►

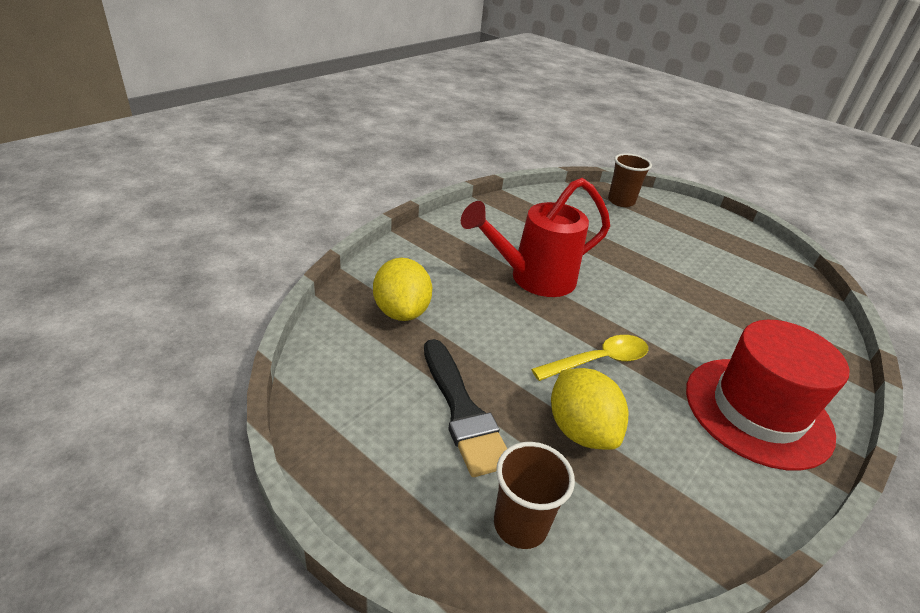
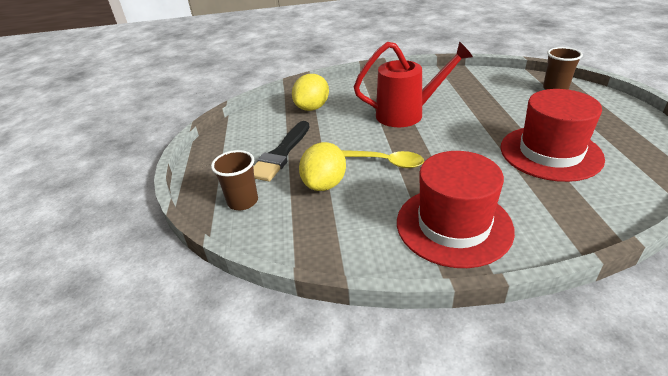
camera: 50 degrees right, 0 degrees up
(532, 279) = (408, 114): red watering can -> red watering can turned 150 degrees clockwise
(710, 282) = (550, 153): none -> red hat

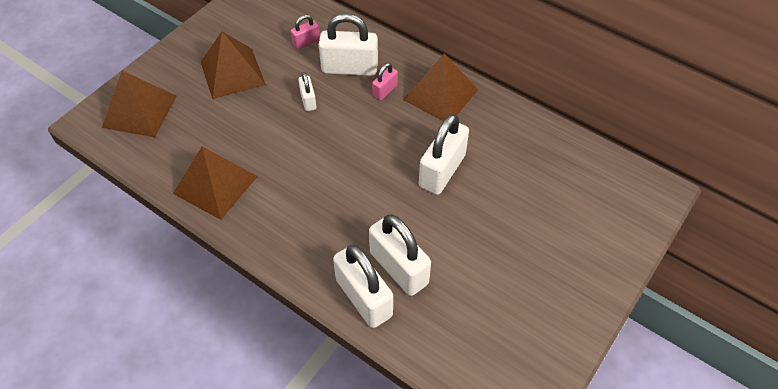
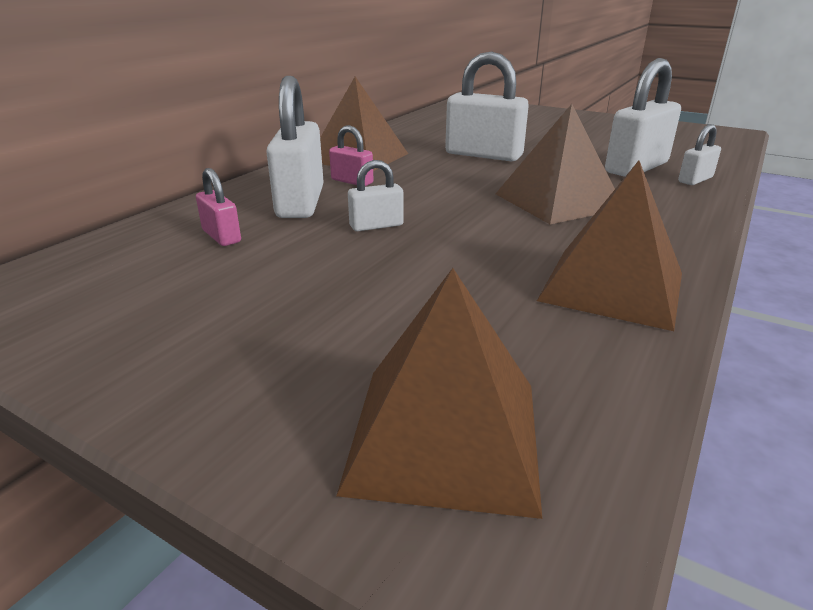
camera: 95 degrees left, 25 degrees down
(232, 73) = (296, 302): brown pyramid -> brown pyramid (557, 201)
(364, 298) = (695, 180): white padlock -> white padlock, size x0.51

◄
►

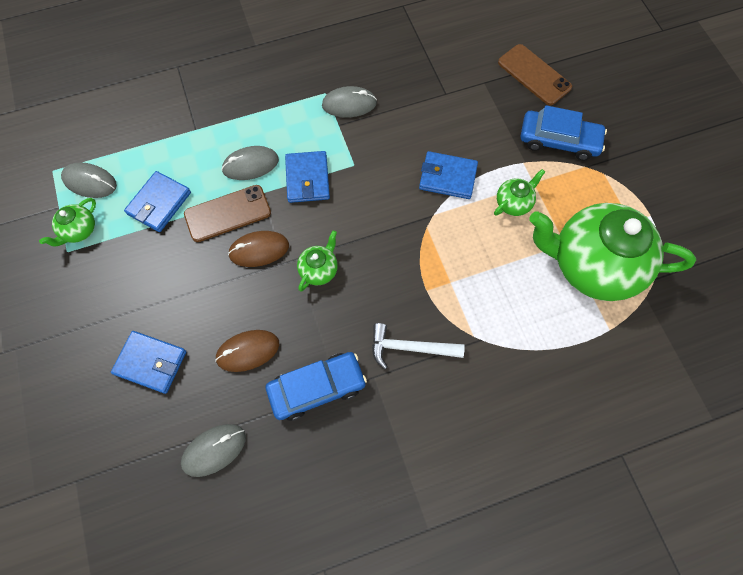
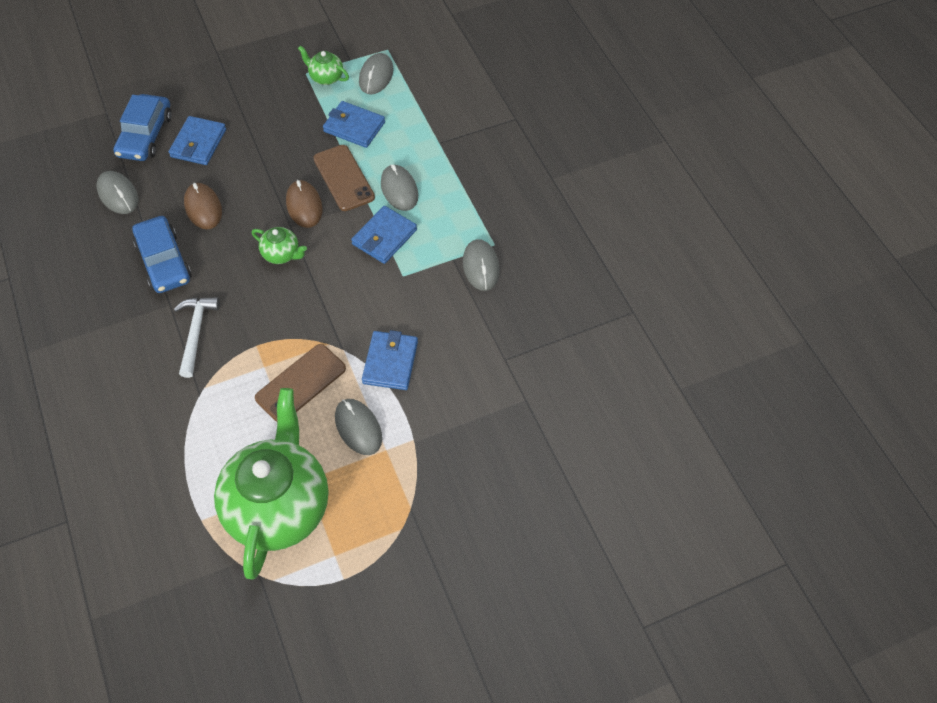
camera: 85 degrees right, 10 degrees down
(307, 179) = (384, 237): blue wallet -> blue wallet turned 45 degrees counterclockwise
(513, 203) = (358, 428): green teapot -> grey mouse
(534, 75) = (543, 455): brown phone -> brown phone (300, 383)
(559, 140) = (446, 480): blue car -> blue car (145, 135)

◄

Which lines of the data contain the string "turned"? Copy each of them.

#### [Written answer]
(532, 279) = (408, 114): red watering can -> red watering can turned 150 degrees clockwise
(307, 179) = (384, 237): blue wallet -> blue wallet turned 45 degrees counterclockwise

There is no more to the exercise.